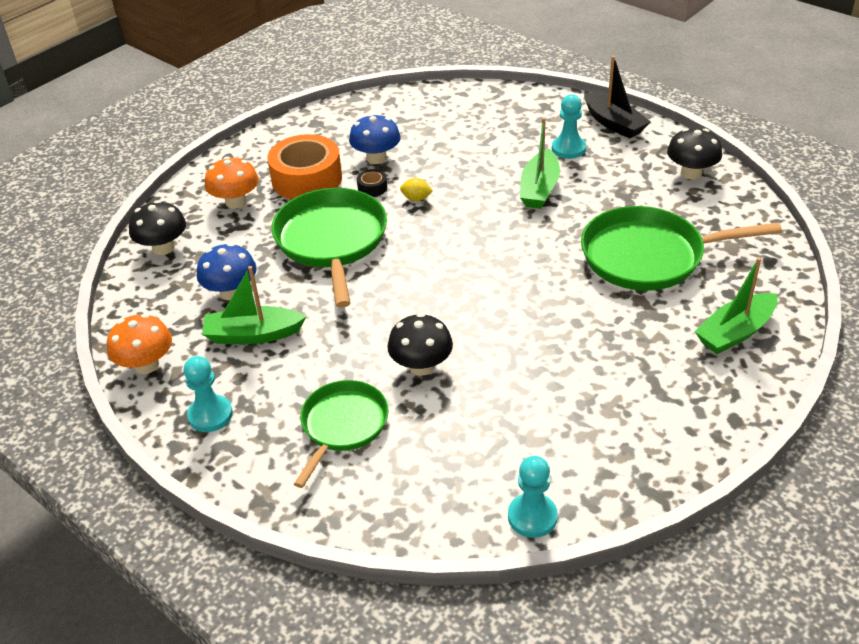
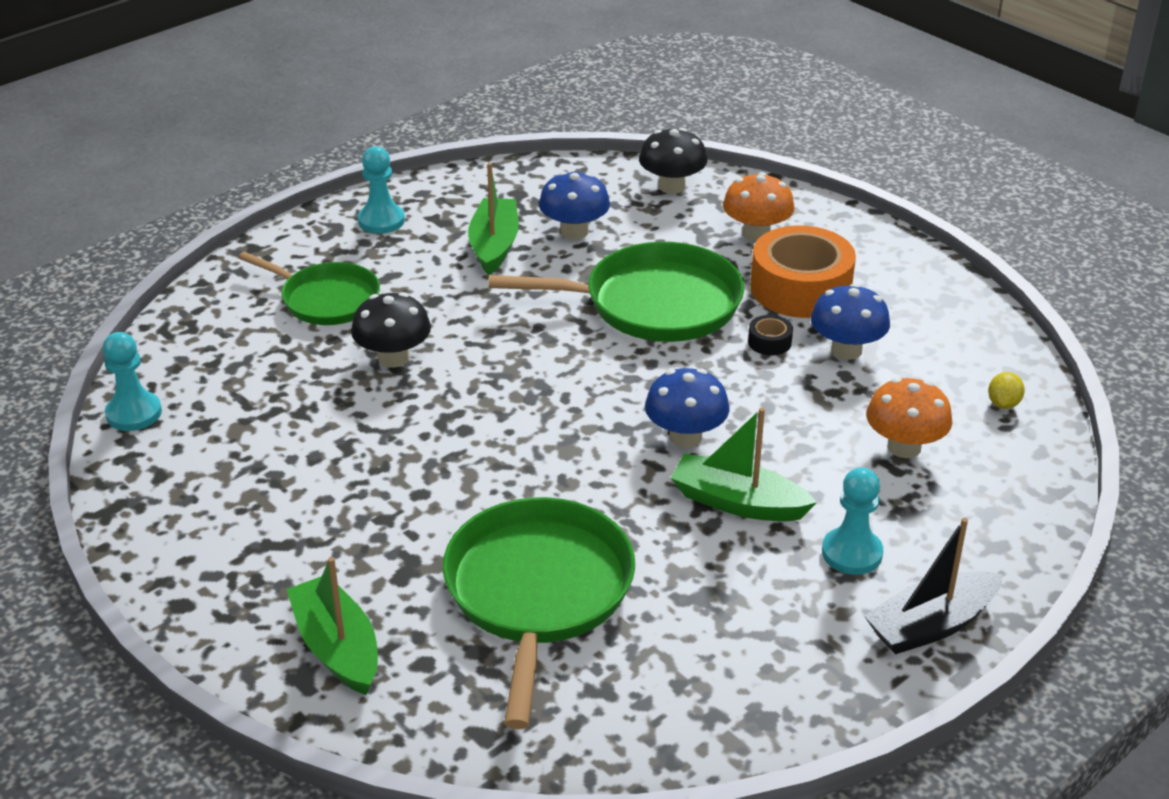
camera: 95 degrees right, 5 degrees down
orange mushroom [107,314,172,374] -> orange mushroom moved to [866,378,952,458]
yellow lemon [400,178,433,201] -> yellow lemon moved to [988,372,1025,409]
black mushroom [667,128,722,180] -> none
none -> blue mushroom [645,368,729,448]

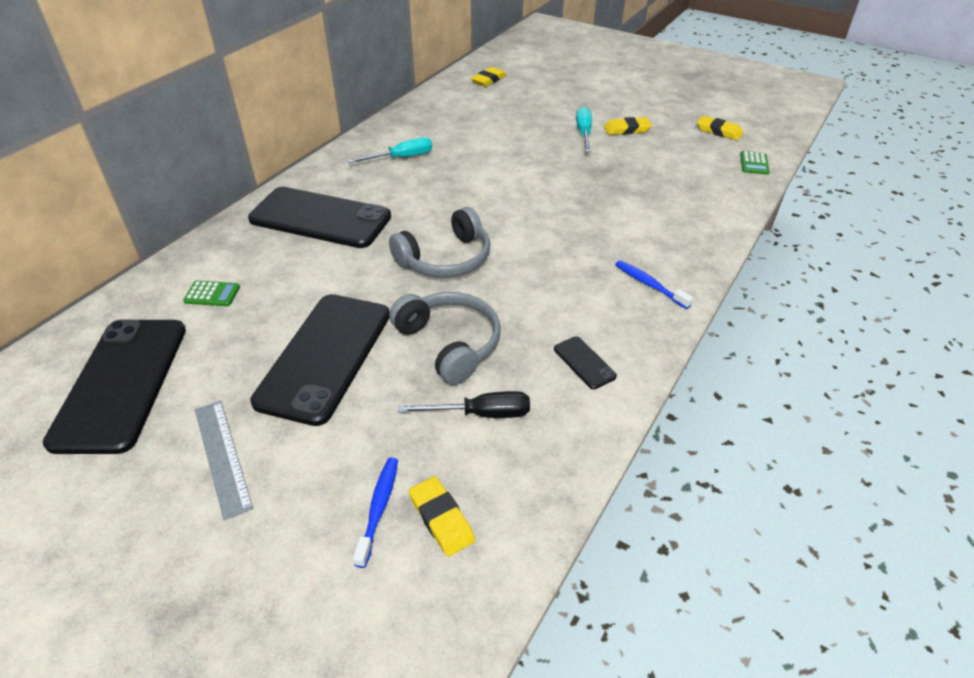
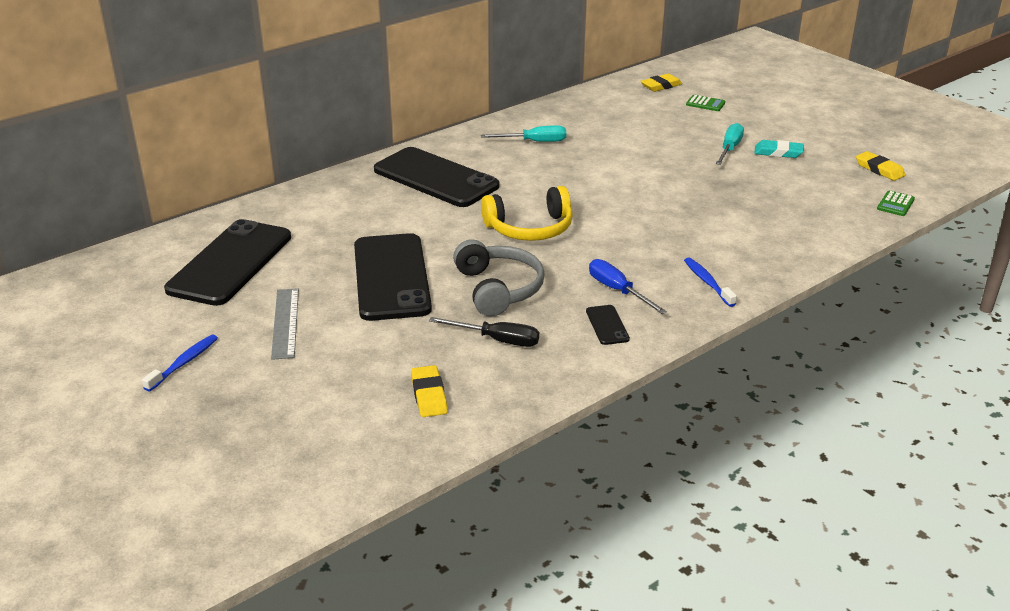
camera: 20 degrees right, 10 degrees down
green calculator [183,281,240,306] -> green calculator moved to [686,95,725,111]
black phone [250,294,389,426] -> black phone turned 45 degrees counterclockwise [354,233,432,321]
blue toothbrush [353,458,398,568] -> blue toothbrush moved to [142,334,218,392]
grey headphones [389,207,490,278] -> yellow headphones [481,186,573,241]
yellow eraser [604,117,652,135] -> turquoise eraser [754,140,804,158]
none -> blue screwdriver [589,259,667,314]

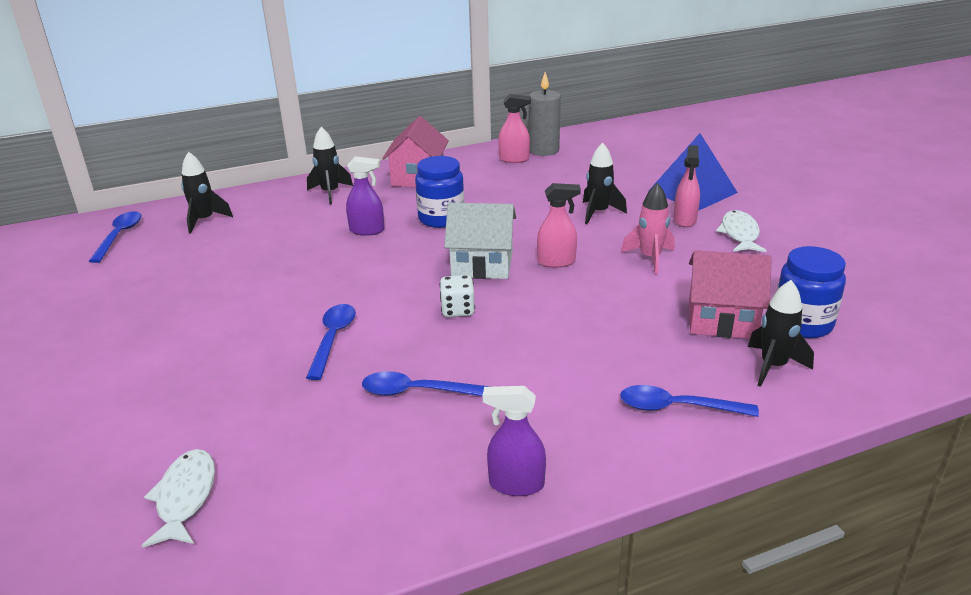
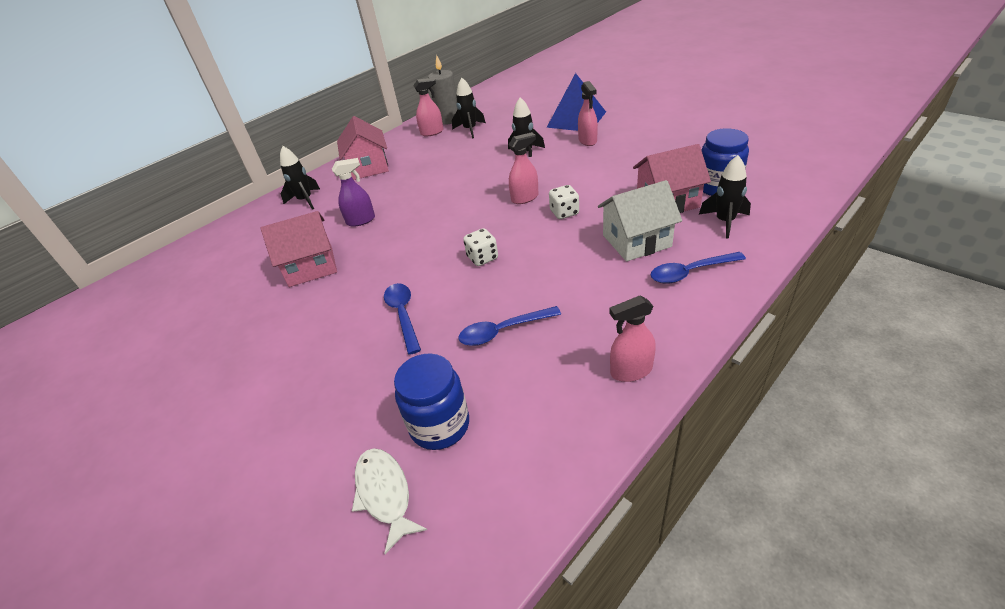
camera: 20 degrees left, 10 degrees up
blue spoon [89,211,141,263] -> none
black rocket [181,152,233,234] -> black rocket moved to [452,78,486,139]
blue jar [415,156,465,228] -> blue jar moved to [394,353,469,450]
white house [444,203,516,279] -> white house moved to [598,180,682,261]
purple spray bottle [483,386,546,496] -> pink spray bottle [609,296,656,382]
pink rocket [621,183,674,274] -> none
white fish [716,210,767,252] -> none
none -> pink house [261,211,337,287]
none -> white dice [549,185,579,219]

——————

Only the lines from the one containing "black phone [250,294,389,426]" through the last line of the entries should be transcribed, exactly and with no pictures.

Reply:
black phone [250,294,389,426] -> black phone turned 45 degrees counterclockwise [354,233,432,321]
blue toothbrush [353,458,398,568] -> blue toothbrush moved to [142,334,218,392]
grey headphones [389,207,490,278] -> yellow headphones [481,186,573,241]
yellow eraser [604,117,652,135] -> turquoise eraser [754,140,804,158]
none -> blue screwdriver [589,259,667,314]

camera: 20 degrees left, 10 degrees up
blue spoon [89,211,141,263] -> none
black rocket [181,152,233,234] -> black rocket moved to [452,78,486,139]
blue jar [415,156,465,228] -> blue jar moved to [394,353,469,450]
white house [444,203,516,279] -> white house moved to [598,180,682,261]
purple spray bottle [483,386,546,496] -> pink spray bottle [609,296,656,382]
pink rocket [621,183,674,274] -> none
white fish [716,210,767,252] -> none
none -> pink house [261,211,337,287]
none -> white dice [549,185,579,219]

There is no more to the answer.